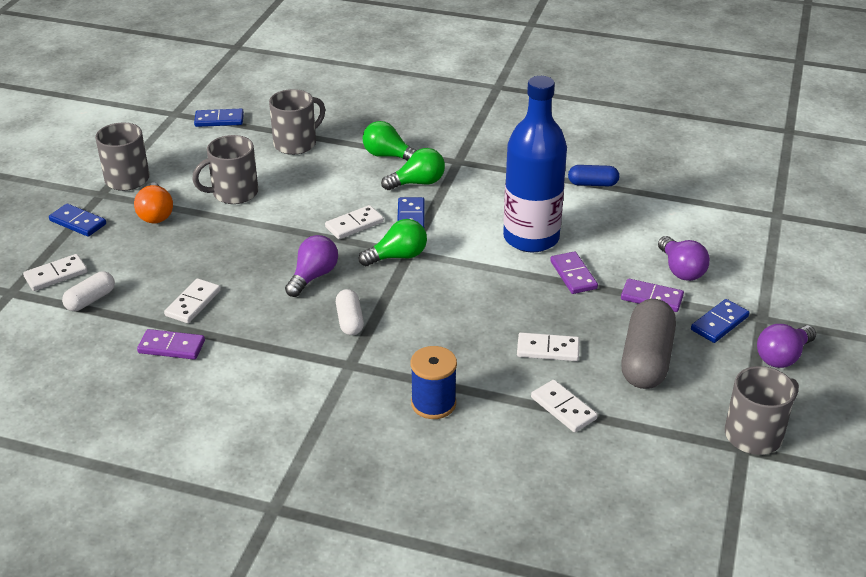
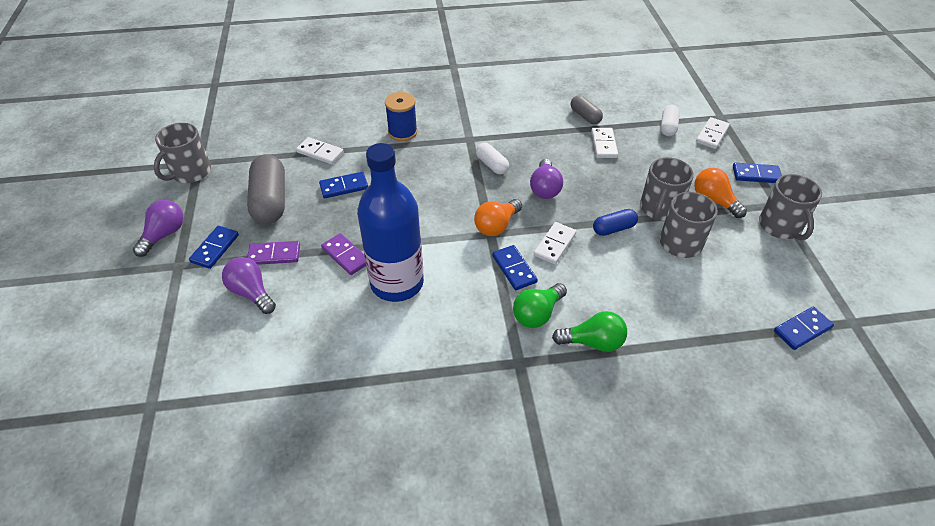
camera: 155 degrees right, 10 degrees up
(171, 347) = (585, 116): purple domino -> grey capsule
(296, 143) = (695, 325): grey mug -> grey mug (659, 209)
(397, 256) = (496, 226): green light bulb -> orange light bulb
(548, 349) = (344, 187): white domino -> blue domino
(592, 184) = (362, 380): blue capsule -> blue capsule (613, 228)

★ ★ ★ ★

§ TASK DETAILS
Count how many lines of the data include the word "capsule". Your reply should be that number alone.

§ YOUR RESPONSE
2